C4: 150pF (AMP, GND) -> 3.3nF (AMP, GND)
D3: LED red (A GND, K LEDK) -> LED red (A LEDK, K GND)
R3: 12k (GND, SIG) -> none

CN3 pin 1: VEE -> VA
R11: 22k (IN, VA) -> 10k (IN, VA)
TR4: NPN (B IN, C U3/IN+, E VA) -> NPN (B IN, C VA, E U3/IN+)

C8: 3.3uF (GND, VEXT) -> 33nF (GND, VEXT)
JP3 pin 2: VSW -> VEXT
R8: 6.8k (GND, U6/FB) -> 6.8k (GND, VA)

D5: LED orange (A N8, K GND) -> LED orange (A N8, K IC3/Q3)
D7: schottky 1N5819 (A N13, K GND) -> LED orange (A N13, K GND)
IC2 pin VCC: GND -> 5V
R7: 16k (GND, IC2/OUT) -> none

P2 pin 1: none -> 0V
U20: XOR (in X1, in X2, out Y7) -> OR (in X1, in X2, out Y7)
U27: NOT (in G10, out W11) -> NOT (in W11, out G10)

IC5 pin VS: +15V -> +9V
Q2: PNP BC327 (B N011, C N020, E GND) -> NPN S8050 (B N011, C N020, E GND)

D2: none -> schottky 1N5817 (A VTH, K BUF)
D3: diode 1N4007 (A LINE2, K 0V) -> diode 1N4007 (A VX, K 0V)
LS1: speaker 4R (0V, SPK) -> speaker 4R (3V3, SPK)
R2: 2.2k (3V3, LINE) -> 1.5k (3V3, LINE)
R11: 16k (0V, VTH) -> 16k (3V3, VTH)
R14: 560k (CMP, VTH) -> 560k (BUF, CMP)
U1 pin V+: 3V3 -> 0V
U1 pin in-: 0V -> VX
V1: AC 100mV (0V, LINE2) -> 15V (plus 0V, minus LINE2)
:::
> [WORK TO COMPLETE] What lines in the records above include the string "orange"? Copy each one.

> [OUTPUT OF THE EXERCISE]
D5: LED orange (A N8, K GND) -> LED orange (A N8, K IC3/Q3)
D7: schottky 1N5819 (A N13, K GND) -> LED orange (A N13, K GND)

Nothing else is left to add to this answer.